start Given entries

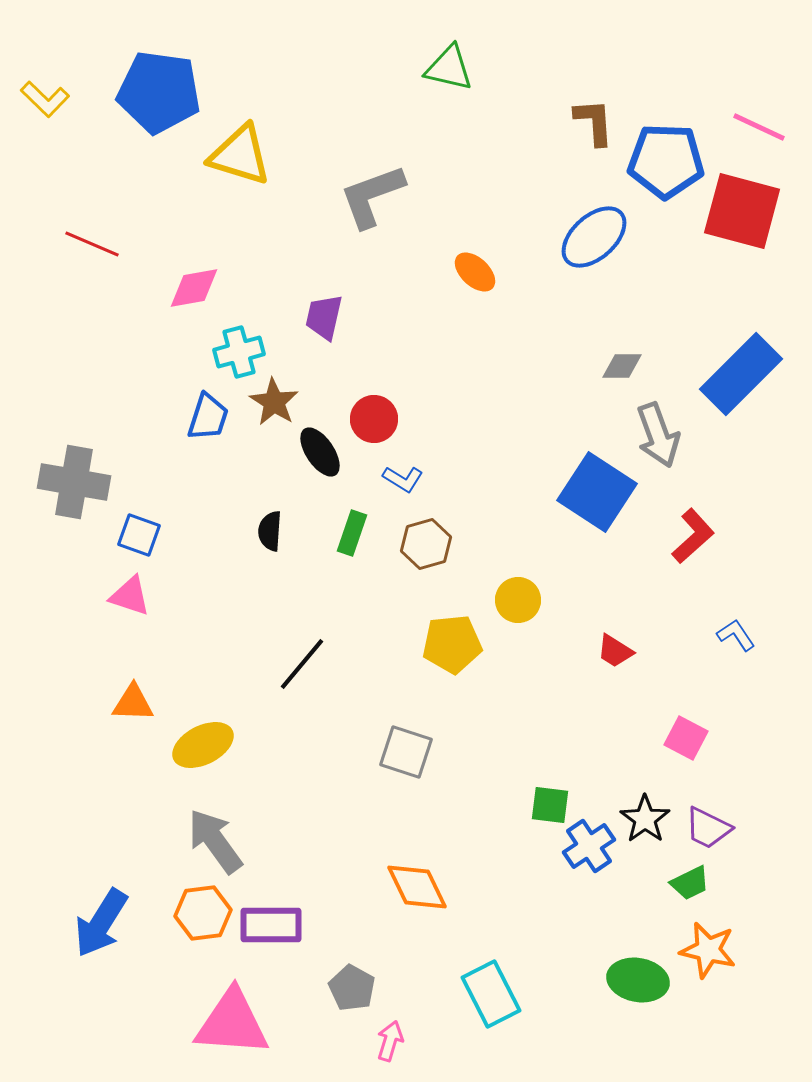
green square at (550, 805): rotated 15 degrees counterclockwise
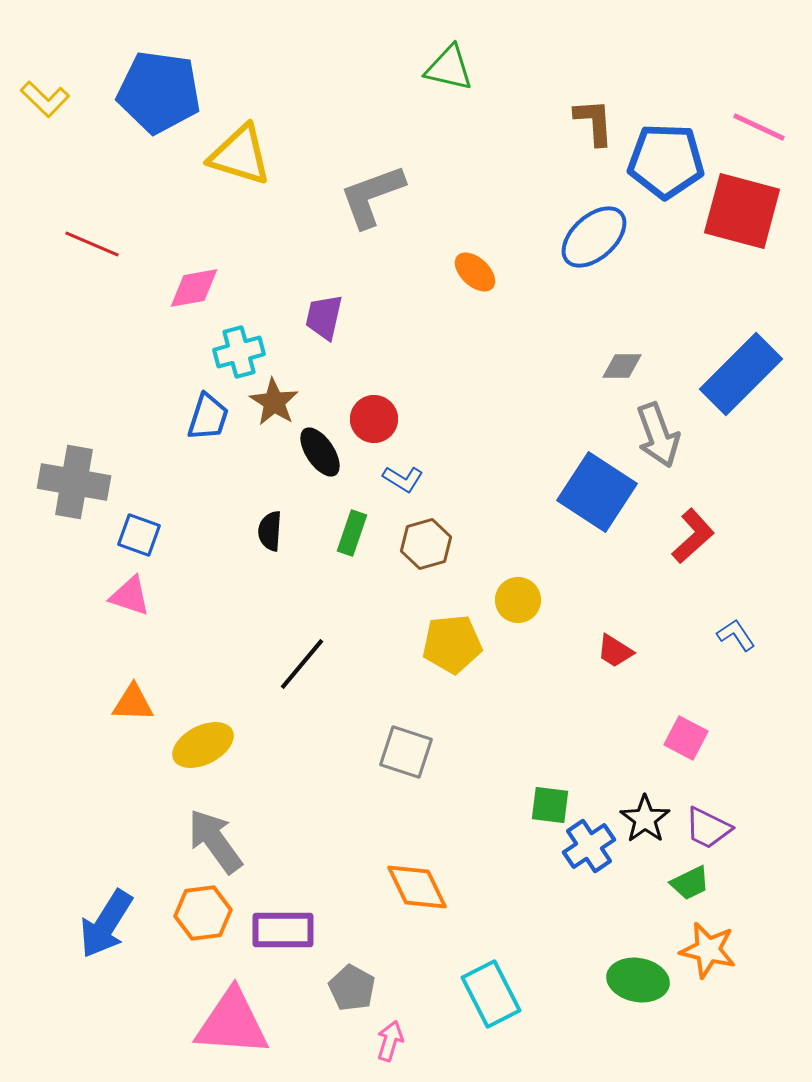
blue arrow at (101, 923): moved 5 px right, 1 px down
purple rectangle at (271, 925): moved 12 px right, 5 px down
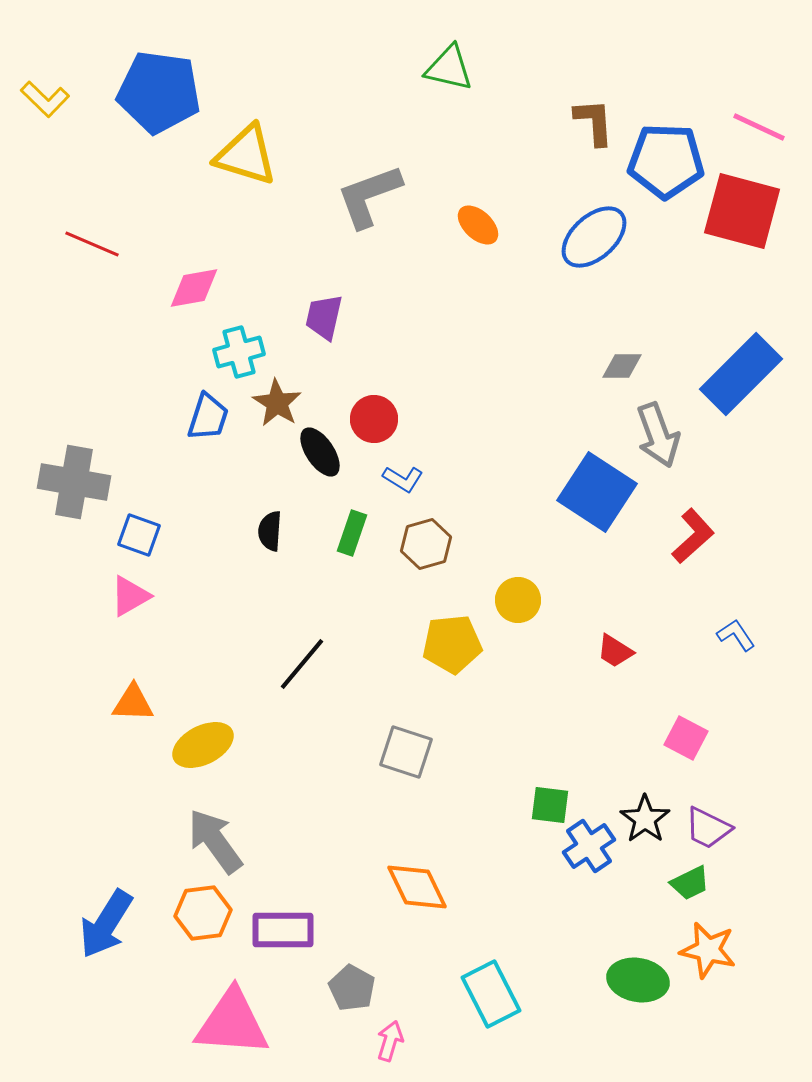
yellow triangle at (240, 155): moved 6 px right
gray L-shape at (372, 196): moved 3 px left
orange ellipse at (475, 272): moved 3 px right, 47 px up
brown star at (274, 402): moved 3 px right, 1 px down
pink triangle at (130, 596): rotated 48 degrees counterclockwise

end Given entries

[Prompt]:
Rewrite the material above as a Markdown table with the columns Row and Material line, giving each line its own numbered row. Leave out blank lines, and keep the pictures out of the answer.

[Exercise output]:
| Row | Material line |
|---|---|
| 1 | green square at (550, 805): rotated 15 degrees counterclockwise |
| 2 | blue arrow at (101, 923): moved 5 px right, 1 px down |
| 3 | purple rectangle at (271, 925): moved 12 px right, 5 px down |
| 4 | yellow triangle at (240, 155): moved 6 px right |
| 5 | gray L-shape at (372, 196): moved 3 px left |
| 6 | orange ellipse at (475, 272): moved 3 px right, 47 px up |
| 7 | brown star at (274, 402): moved 3 px right, 1 px down |
| 8 | pink triangle at (130, 596): rotated 48 degrees counterclockwise |